## Required action
The required output is the exact run of lines from the one that contains "none -> yellow brick C2:D3 level 1" to the end of the data, with every picture left out.

Dataset records below:

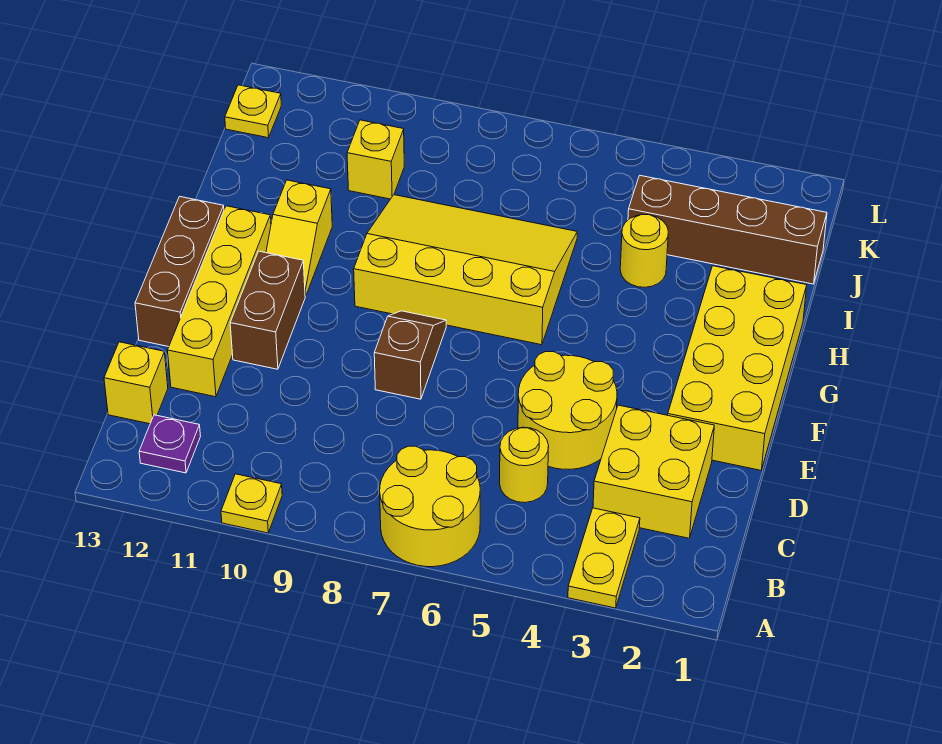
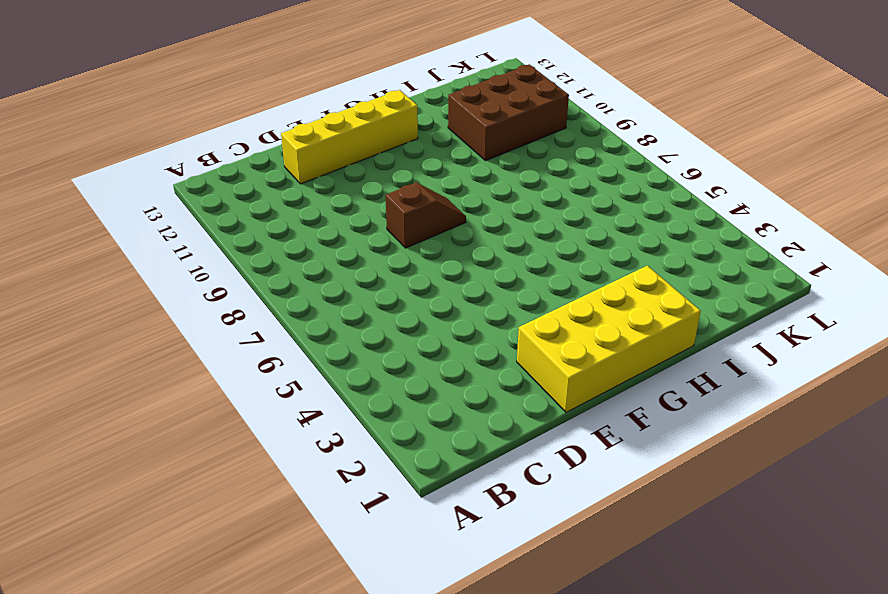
brown brick I10:K11 level 1 -> yellow brick J10 level 1
none -> yellow plate A3:B3 level 1
none -> yellow round brick A6:B7 level 1
none -> yellow plate A10 level 1

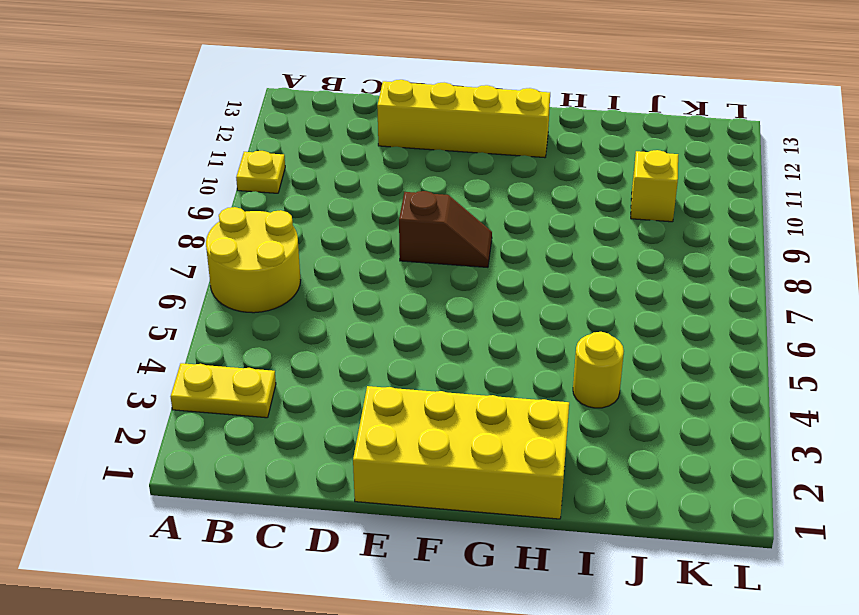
none -> purple plate B12 level 1
none -> yellow brick C2:D3 level 1
none -> yellow round brick C5 level 1

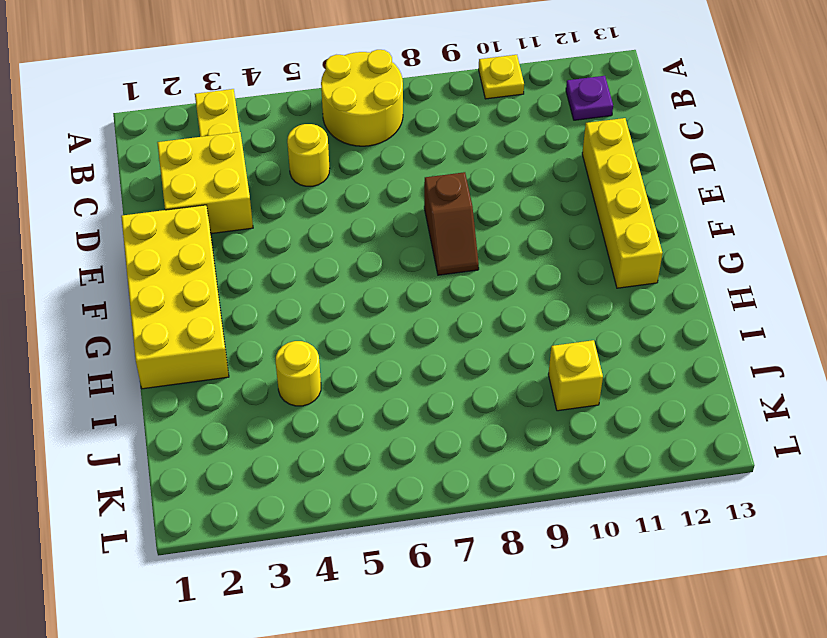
none -> yellow brick C13 level 1
none -> yellow round brick D4:E5 level 1
none -> brown brick E11:F11 level 1

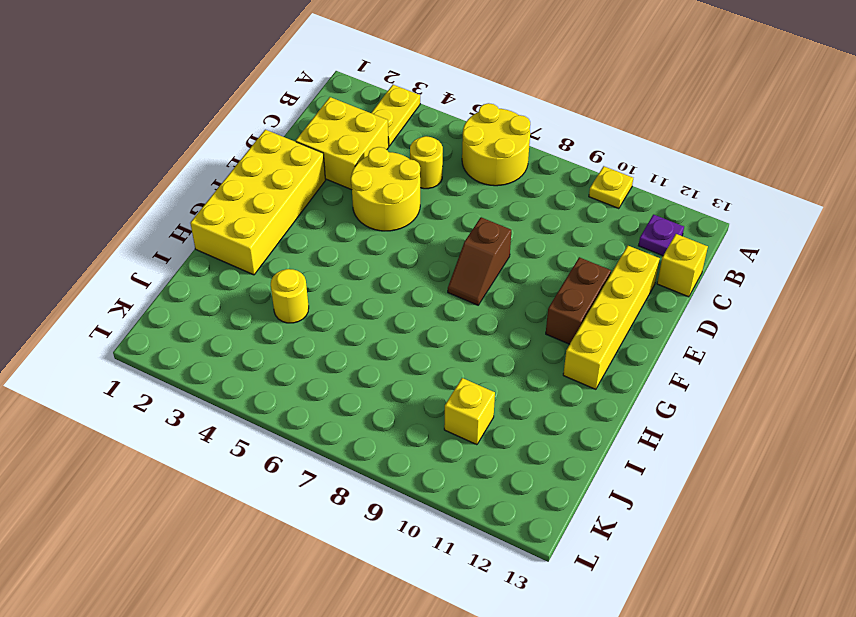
none -> brown brick E13:G13 level 1
none -> yellow slope G6:I9 level 1 top G
none -> yellow slope G11:H11 level 1 top H

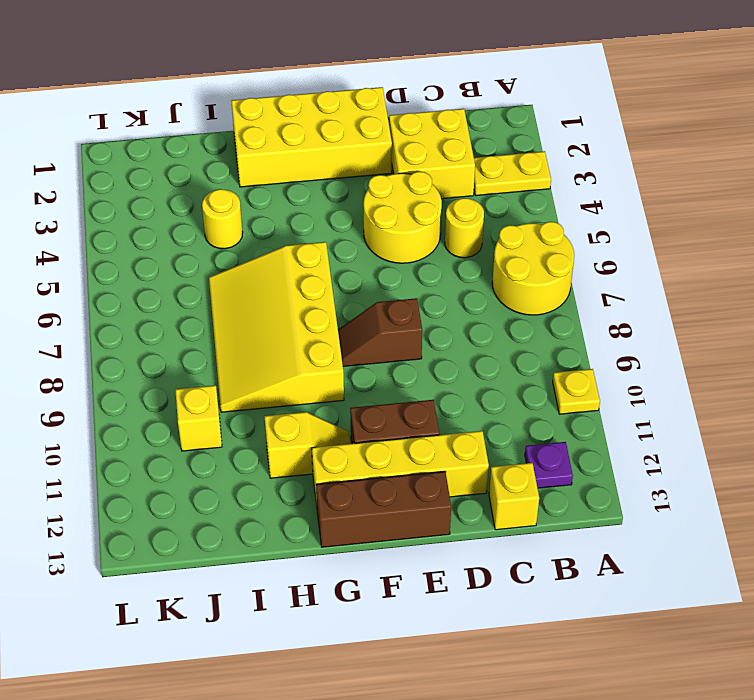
none -> brown brick J1:J4 level 1
none -> yellow plate K13 level 1

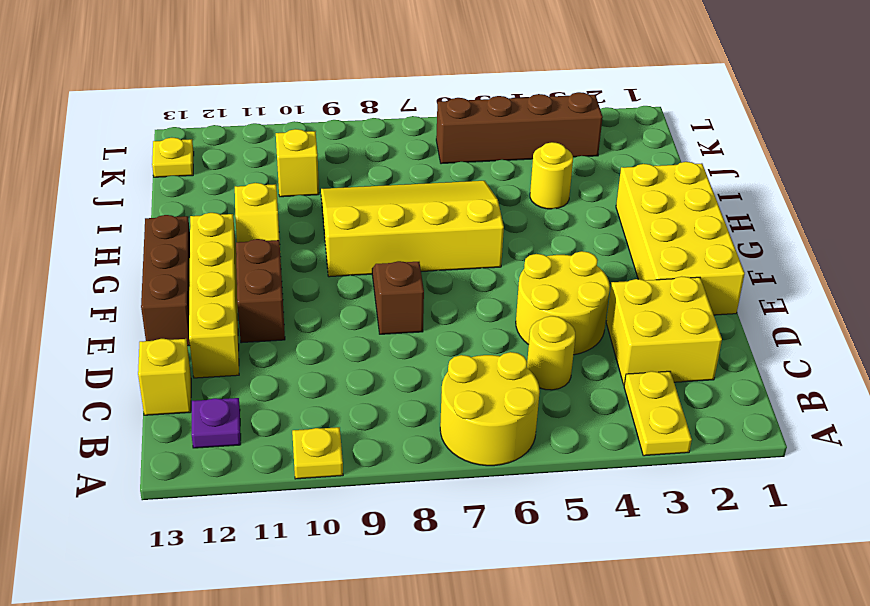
brown brick K3:K6 level 1 -> brown brick J1:J4 level 1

End of Dataset records.

## Output for this exercise
none -> yellow brick C2:D3 level 1
none -> yellow round brick C5 level 1

none -> yellow brick C13 level 1
none -> yellow round brick D4:E5 level 1
none -> brown brick E11:F11 level 1

none -> brown brick E13:G13 level 1
none -> yellow slope G6:I9 level 1 top G
none -> yellow slope G11:H11 level 1 top H

none -> brown brick J1:J4 level 1
none -> yellow plate K13 level 1

brown brick K3:K6 level 1 -> brown brick J1:J4 level 1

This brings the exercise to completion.